Change listing data:
_ _ _ _ _ _ _

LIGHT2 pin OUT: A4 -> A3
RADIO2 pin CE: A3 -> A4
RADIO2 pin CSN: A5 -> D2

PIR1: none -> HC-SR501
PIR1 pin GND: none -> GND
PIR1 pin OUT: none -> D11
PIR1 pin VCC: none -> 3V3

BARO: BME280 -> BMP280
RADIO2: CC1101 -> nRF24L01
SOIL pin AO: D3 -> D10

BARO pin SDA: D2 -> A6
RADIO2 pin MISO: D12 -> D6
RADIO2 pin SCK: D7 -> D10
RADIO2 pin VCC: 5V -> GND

_ _ _ _ _ _ _

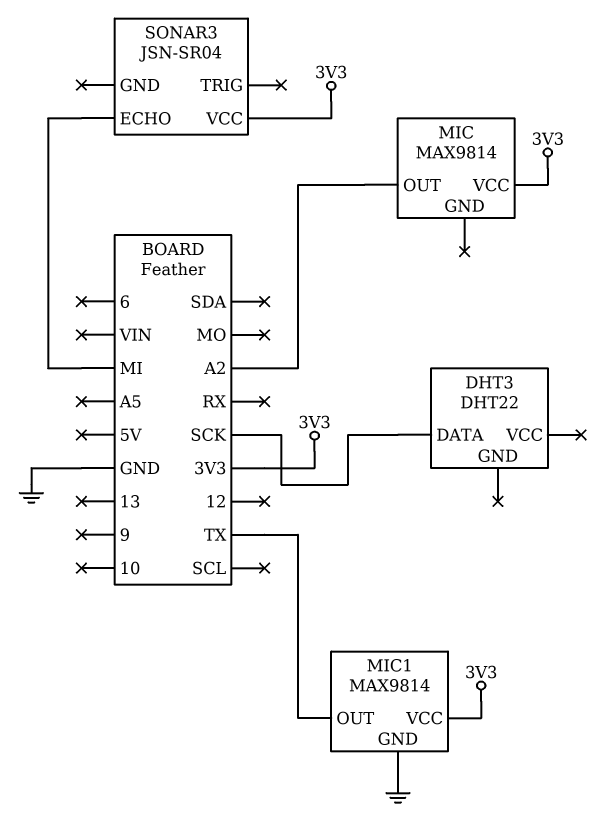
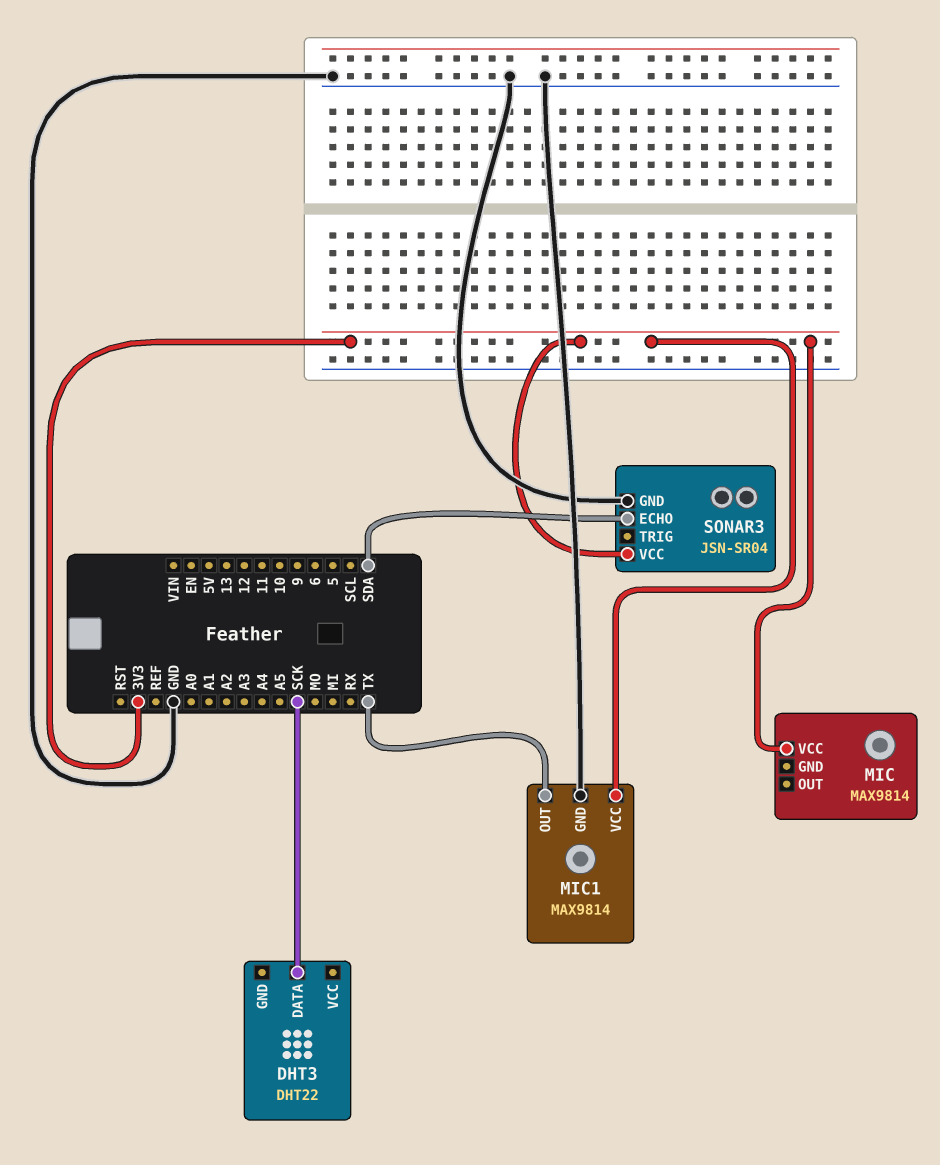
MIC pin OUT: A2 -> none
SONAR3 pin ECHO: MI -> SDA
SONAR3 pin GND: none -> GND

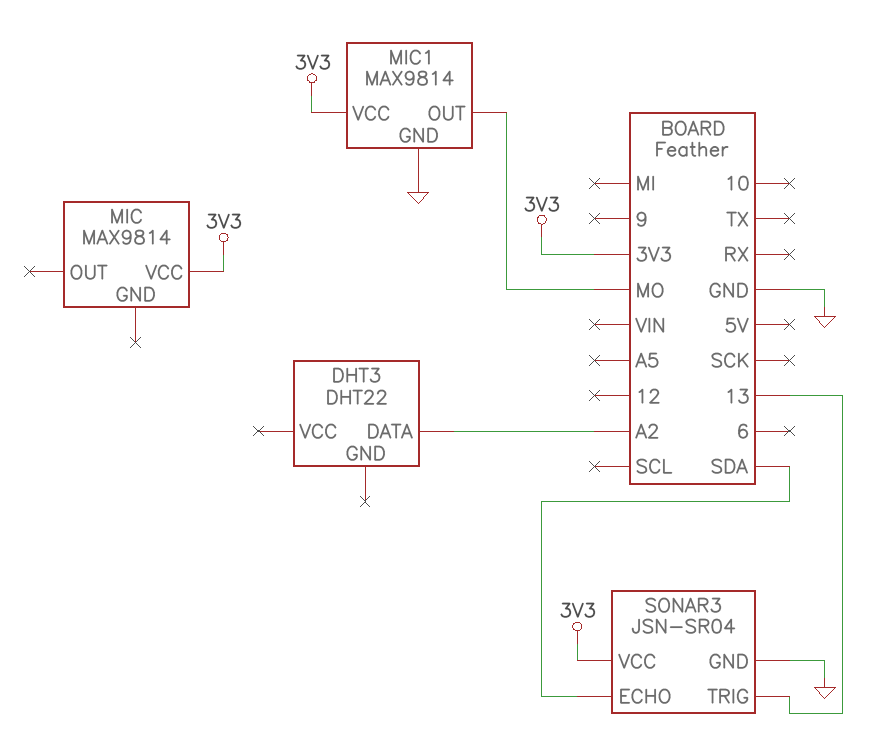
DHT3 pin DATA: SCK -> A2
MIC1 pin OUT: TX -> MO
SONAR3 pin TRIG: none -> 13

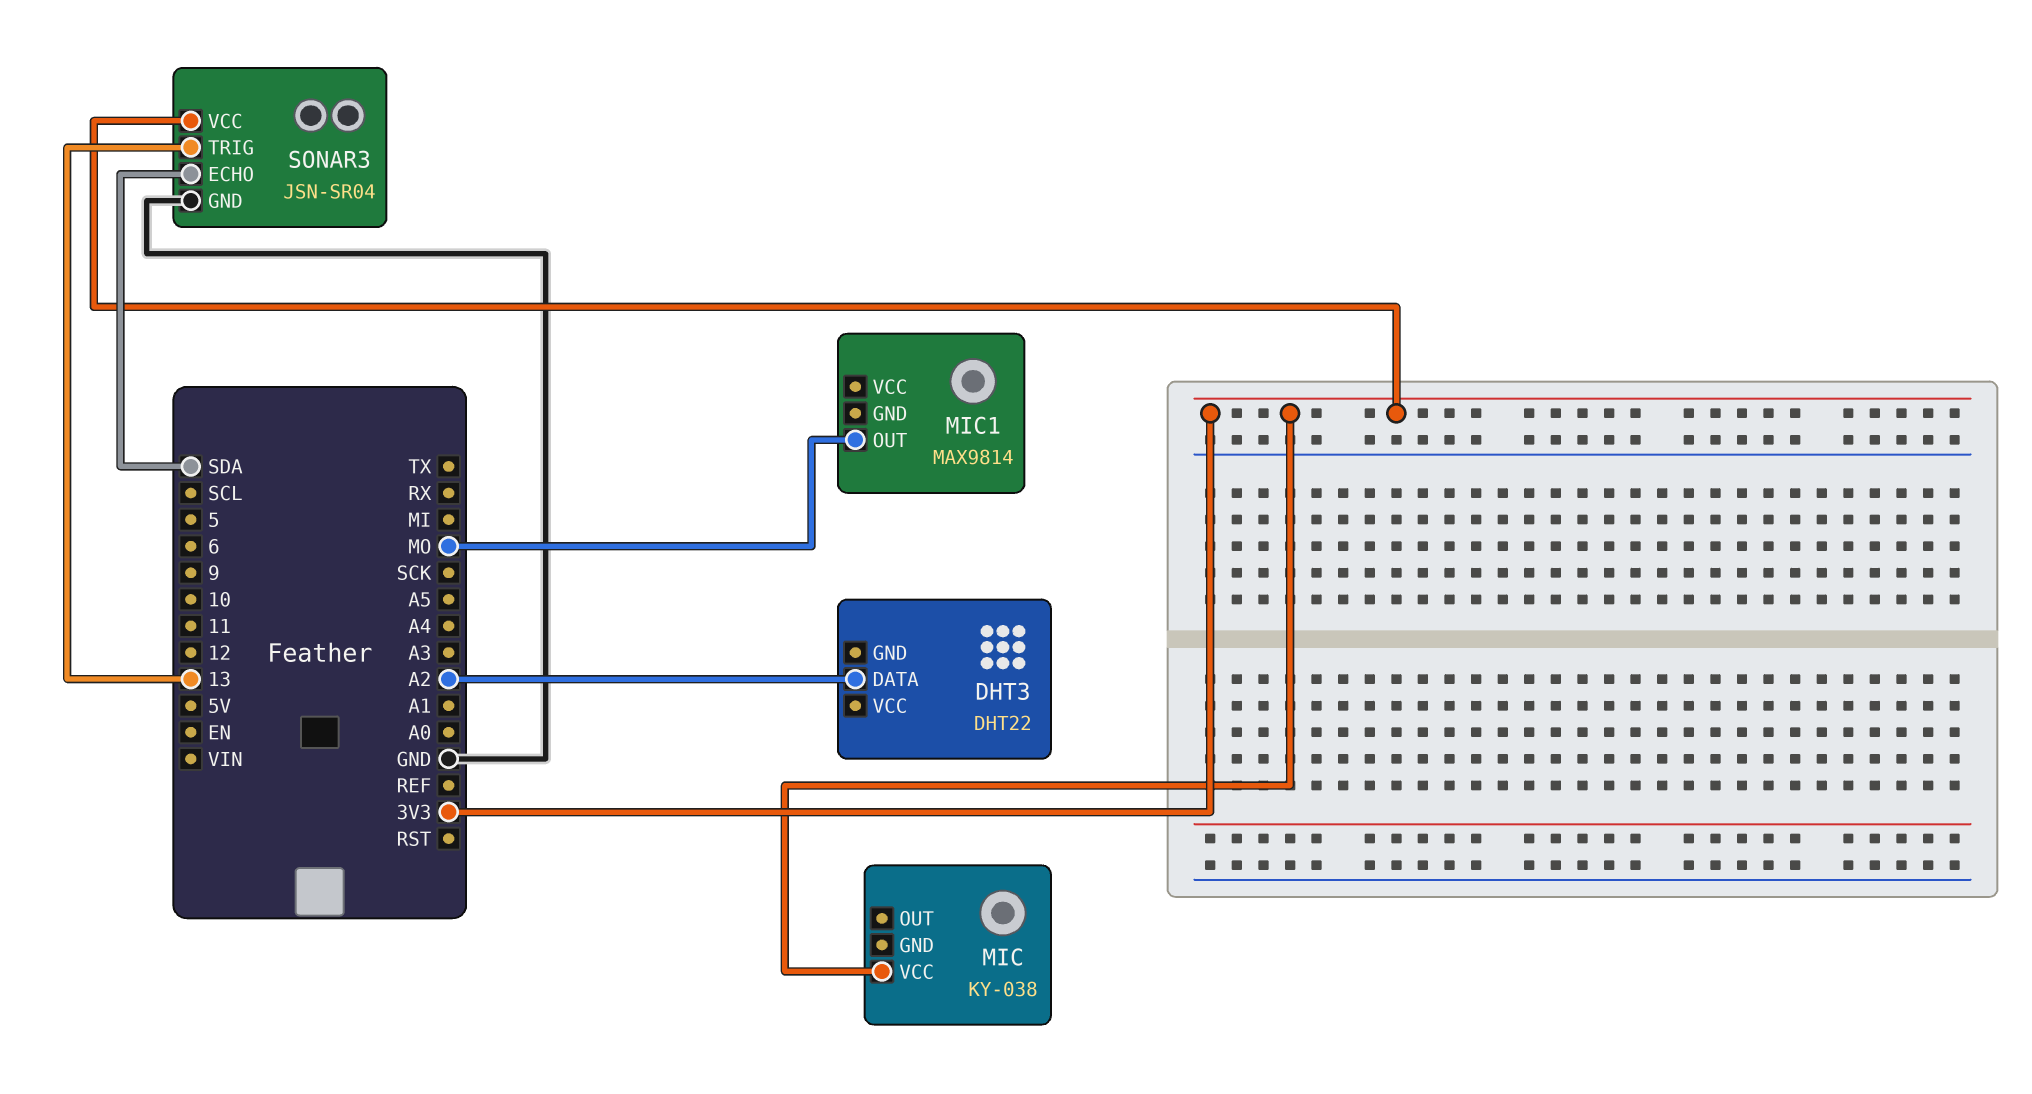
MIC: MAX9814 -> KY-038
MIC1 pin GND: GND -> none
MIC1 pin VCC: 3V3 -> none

_ _ _ _ _ _ _

*Assignment*: Reproduce the entries above exactly, but only the lines between the line holding "PIR1: none -> HC-SR501" and the line holding "RADIO2 pin VCC: 5V -> GND", inclusive.

*Solution to the exercise*:
PIR1: none -> HC-SR501
PIR1 pin GND: none -> GND
PIR1 pin OUT: none -> D11
PIR1 pin VCC: none -> 3V3

BARO: BME280 -> BMP280
RADIO2: CC1101 -> nRF24L01
SOIL pin AO: D3 -> D10

BARO pin SDA: D2 -> A6
RADIO2 pin MISO: D12 -> D6
RADIO2 pin SCK: D7 -> D10
RADIO2 pin VCC: 5V -> GND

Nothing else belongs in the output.